## PROBLEM TO WORK ON
Write out the data exactly, please, and omit the pictures.

Stored items from a collection:

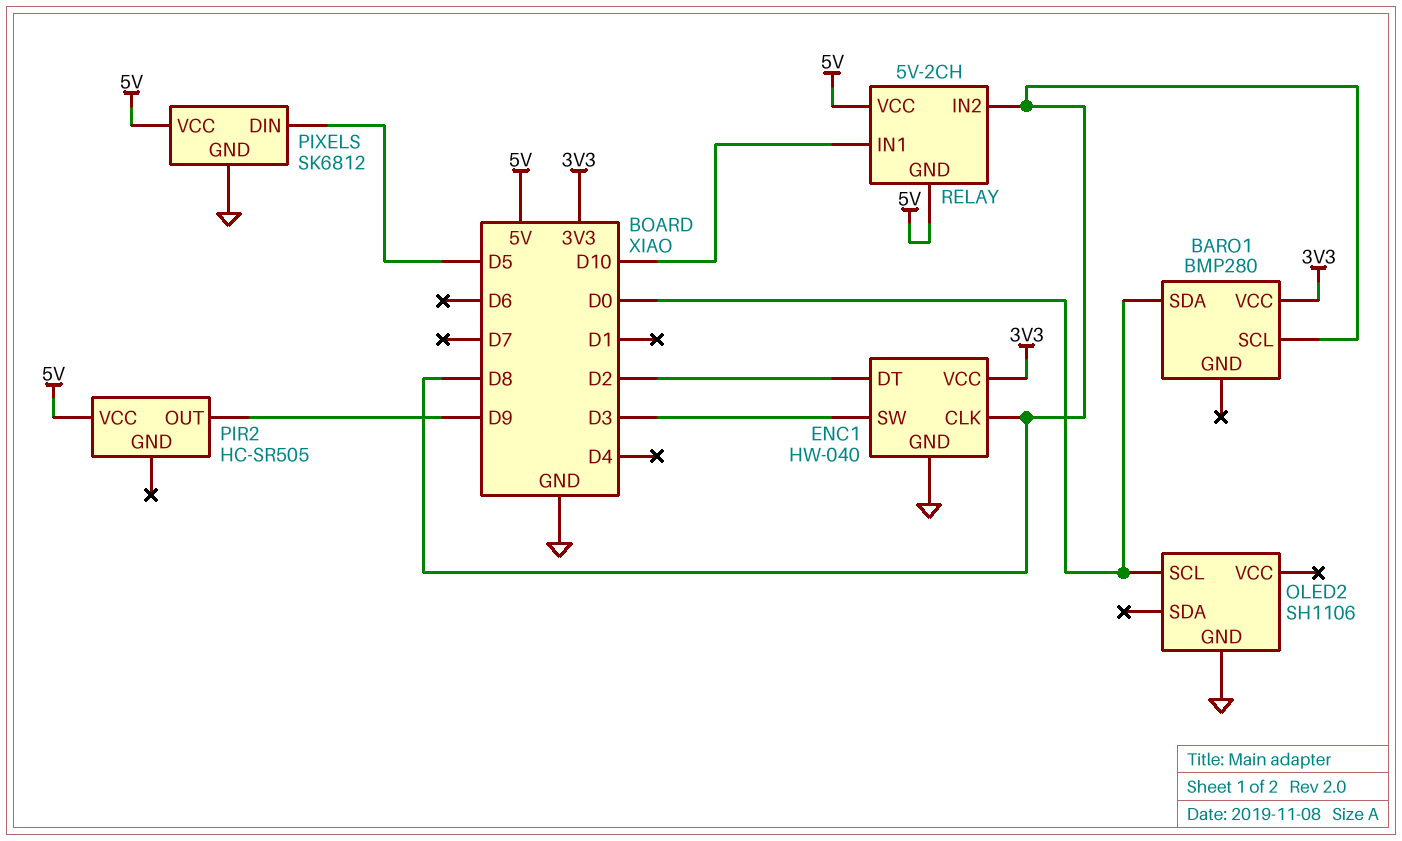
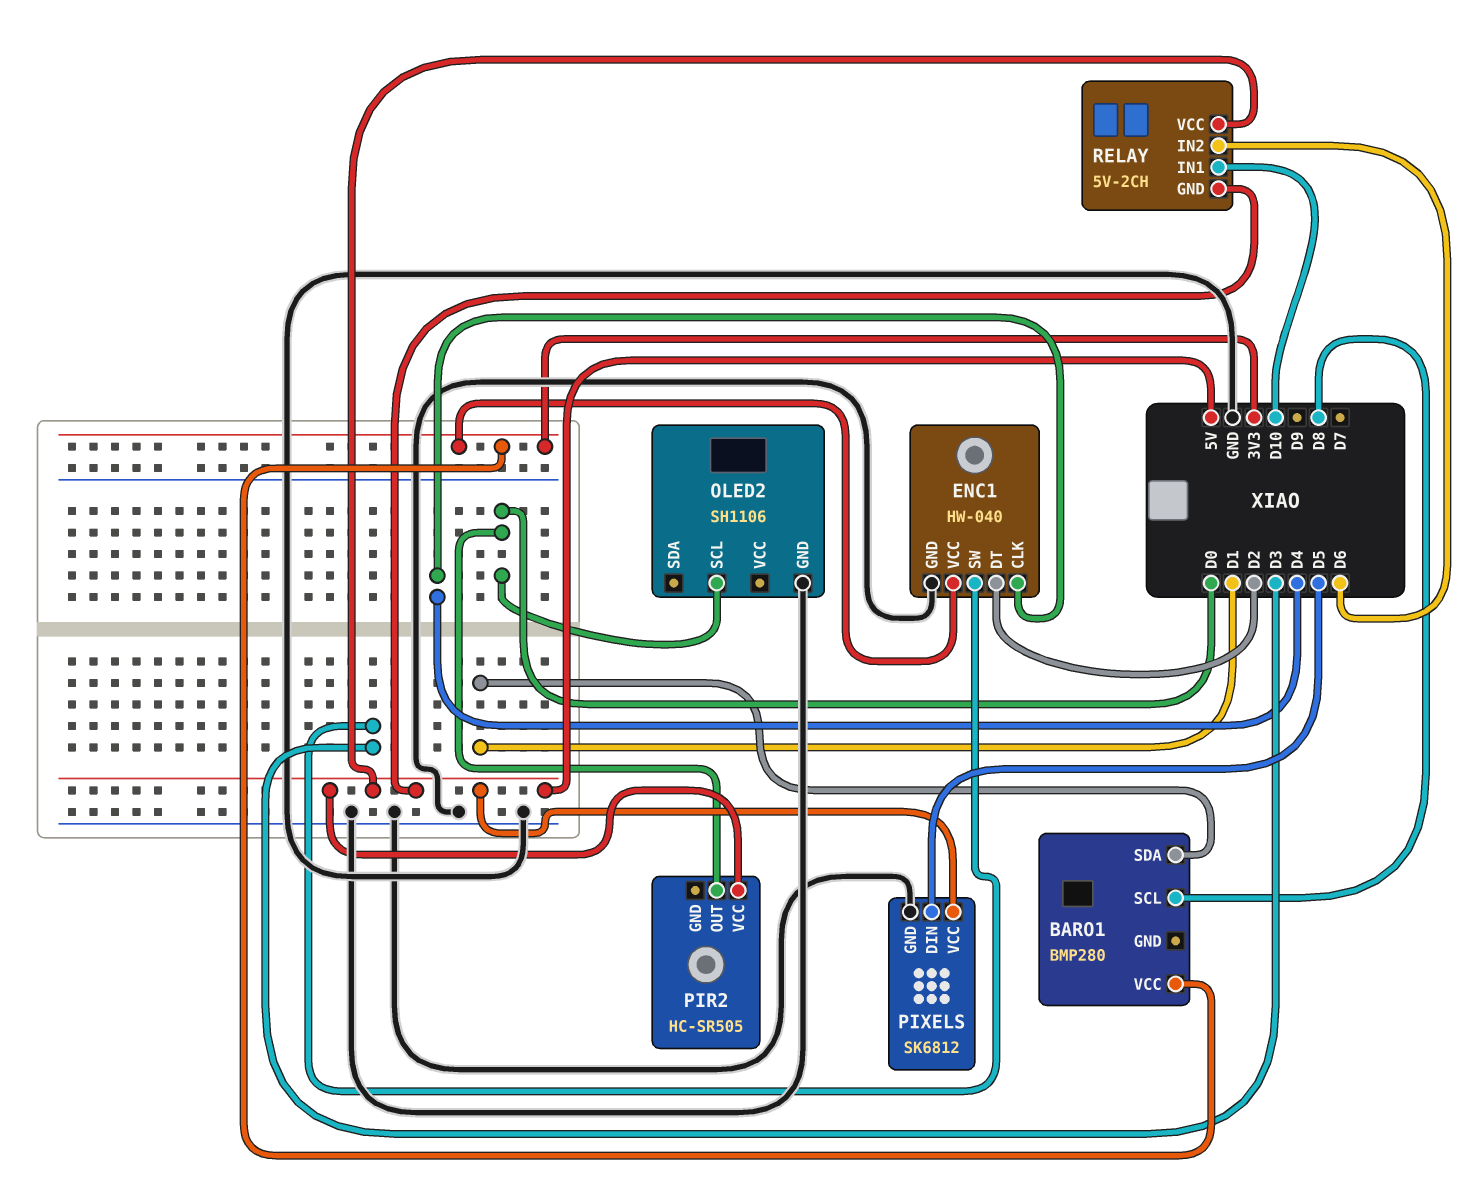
BARO1 pin SDA: D0 -> D1
ENC1 pin CLK: D8 -> D4
PIR2 pin OUT: D9 -> D0
RELAY pin IN2: D8 -> D6

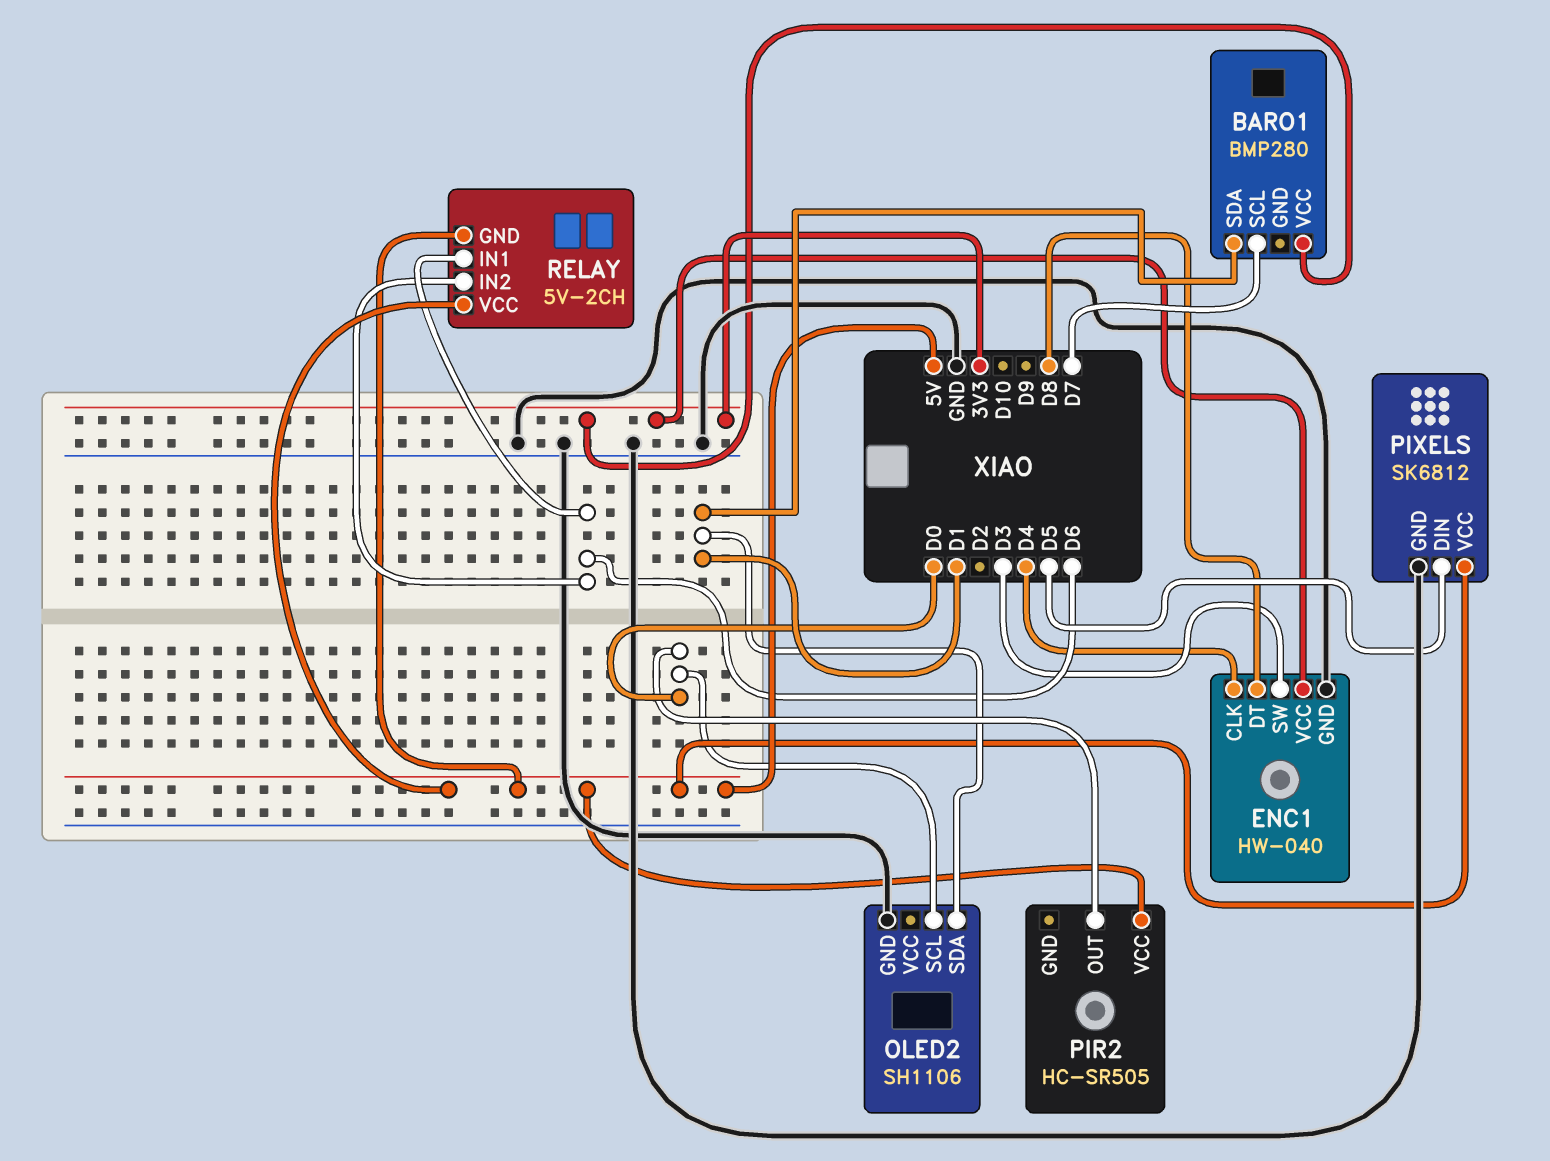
BARO1 pin SCL: D8 -> D7
ENC1 pin DT: D2 -> D8
OLED2 pin SDA: none -> D1
RELAY pin IN1: D10 -> D6

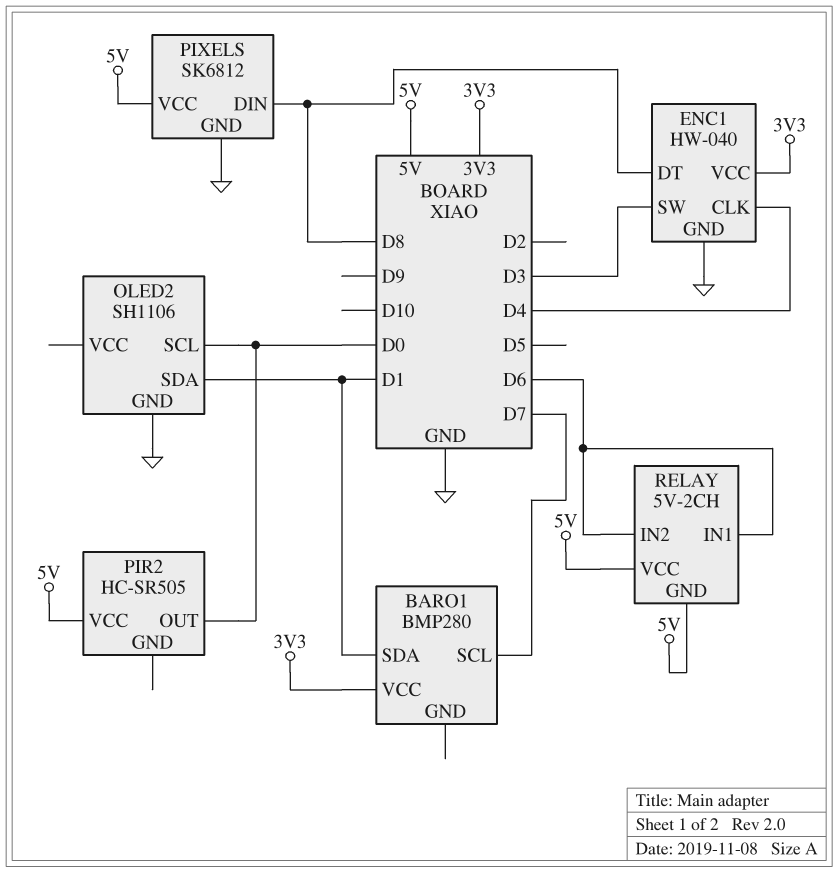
PIXELS pin DIN: D5 -> D8

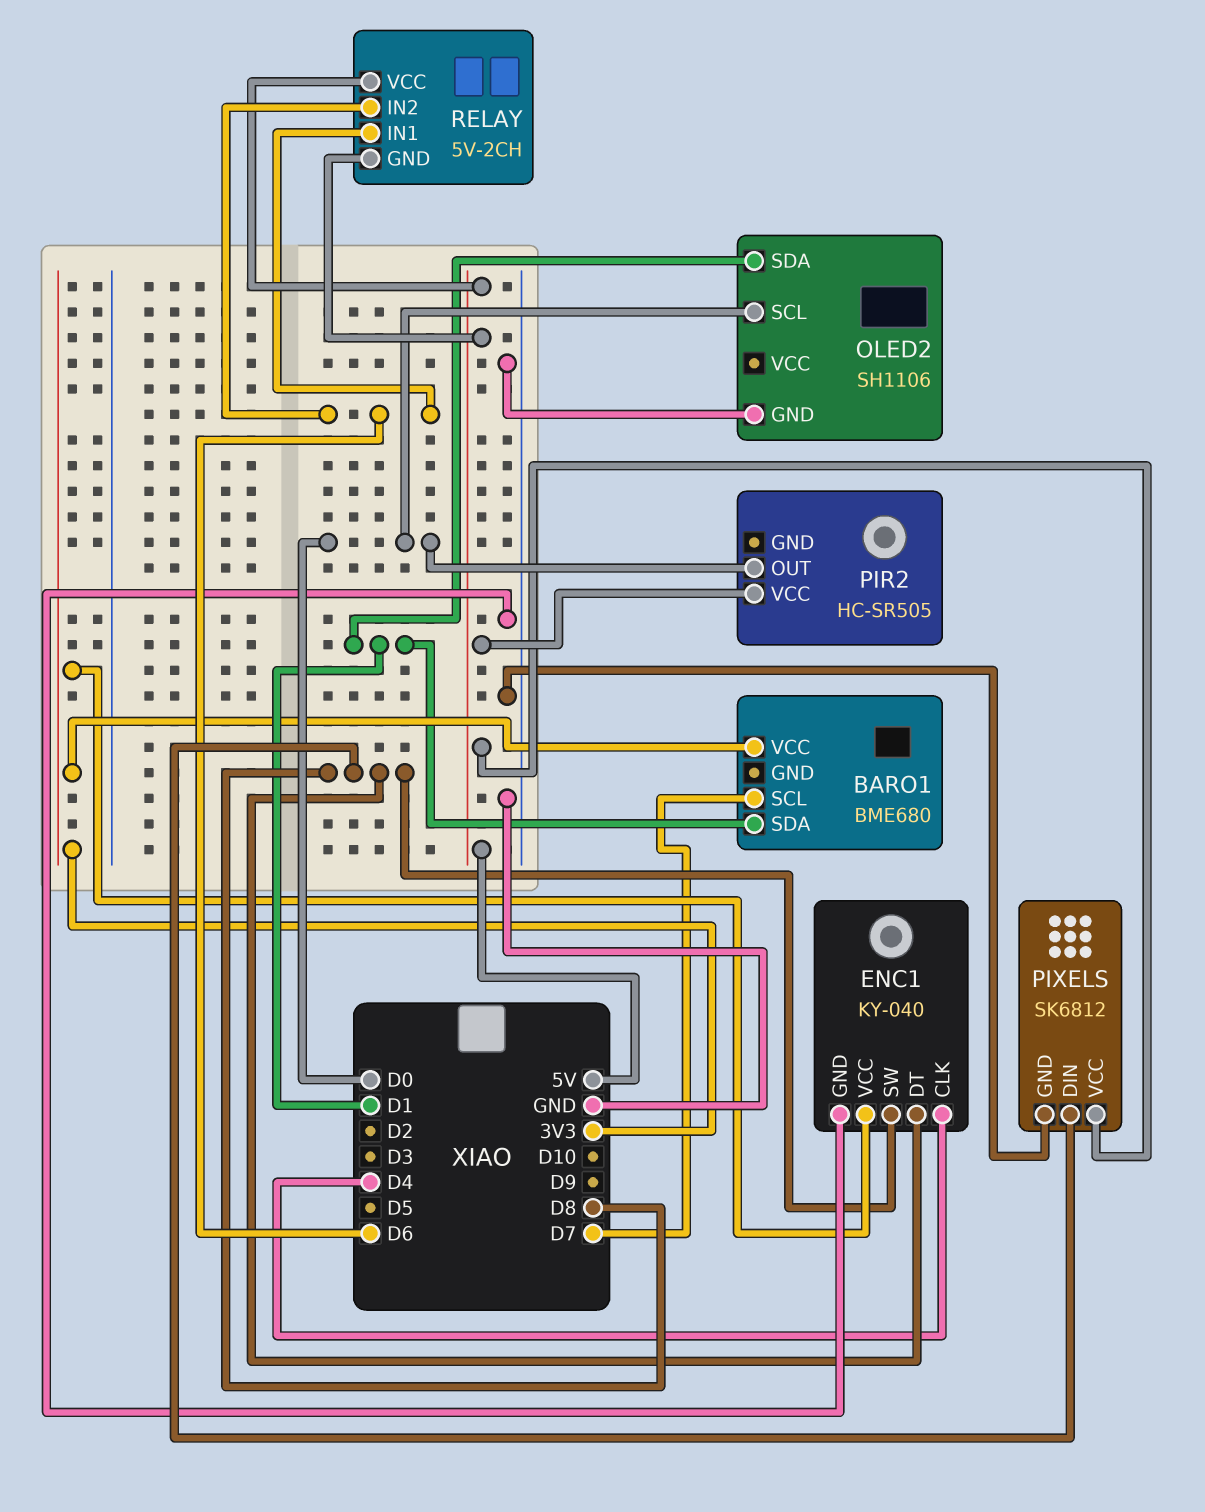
BARO1: BMP280 -> BME680
ENC1: HW-040 -> KY-040
ENC1 pin SW: D3 -> D8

## RESULT
BARO1 pin SDA: D0 -> D1
ENC1 pin CLK: D8 -> D4
PIR2 pin OUT: D9 -> D0
RELAY pin IN2: D8 -> D6

BARO1 pin SCL: D8 -> D7
ENC1 pin DT: D2 -> D8
OLED2 pin SDA: none -> D1
RELAY pin IN1: D10 -> D6

PIXELS pin DIN: D5 -> D8

BARO1: BMP280 -> BME680
ENC1: HW-040 -> KY-040
ENC1 pin SW: D3 -> D8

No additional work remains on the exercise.